* begin RECORDS SUPPLIED *

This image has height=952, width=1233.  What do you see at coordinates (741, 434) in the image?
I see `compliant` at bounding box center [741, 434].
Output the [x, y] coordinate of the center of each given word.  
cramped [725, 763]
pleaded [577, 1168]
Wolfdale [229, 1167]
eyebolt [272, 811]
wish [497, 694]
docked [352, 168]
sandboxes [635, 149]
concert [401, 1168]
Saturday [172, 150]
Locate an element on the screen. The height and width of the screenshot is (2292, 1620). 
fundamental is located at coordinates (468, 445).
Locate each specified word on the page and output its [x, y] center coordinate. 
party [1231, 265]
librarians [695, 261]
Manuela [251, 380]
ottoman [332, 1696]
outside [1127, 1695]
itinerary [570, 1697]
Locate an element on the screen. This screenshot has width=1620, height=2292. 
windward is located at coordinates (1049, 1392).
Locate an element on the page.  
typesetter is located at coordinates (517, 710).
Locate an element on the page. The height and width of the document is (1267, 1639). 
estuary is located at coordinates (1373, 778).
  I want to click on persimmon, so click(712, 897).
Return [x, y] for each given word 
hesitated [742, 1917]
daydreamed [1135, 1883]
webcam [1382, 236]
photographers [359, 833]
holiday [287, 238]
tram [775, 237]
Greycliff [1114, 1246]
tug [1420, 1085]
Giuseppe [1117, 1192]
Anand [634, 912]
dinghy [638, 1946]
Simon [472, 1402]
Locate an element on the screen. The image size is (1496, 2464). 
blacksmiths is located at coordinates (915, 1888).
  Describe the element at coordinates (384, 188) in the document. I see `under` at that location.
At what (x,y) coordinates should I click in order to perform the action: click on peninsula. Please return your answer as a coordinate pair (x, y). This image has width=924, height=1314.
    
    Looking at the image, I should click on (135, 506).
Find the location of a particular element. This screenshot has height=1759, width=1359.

* end RECORDS SUPPLIED *

§ TO BE DONE
Quote the records from the line with "Locate an element on the screen. This" to the line with "typesetter is located" word for word, and nothing else.

§ THE RESULT
Locate an element on the screen. This screenshot has width=1620, height=2292. 
windward is located at coordinates (1049, 1392).
Locate an element on the page.  
typesetter is located at coordinates (517, 710).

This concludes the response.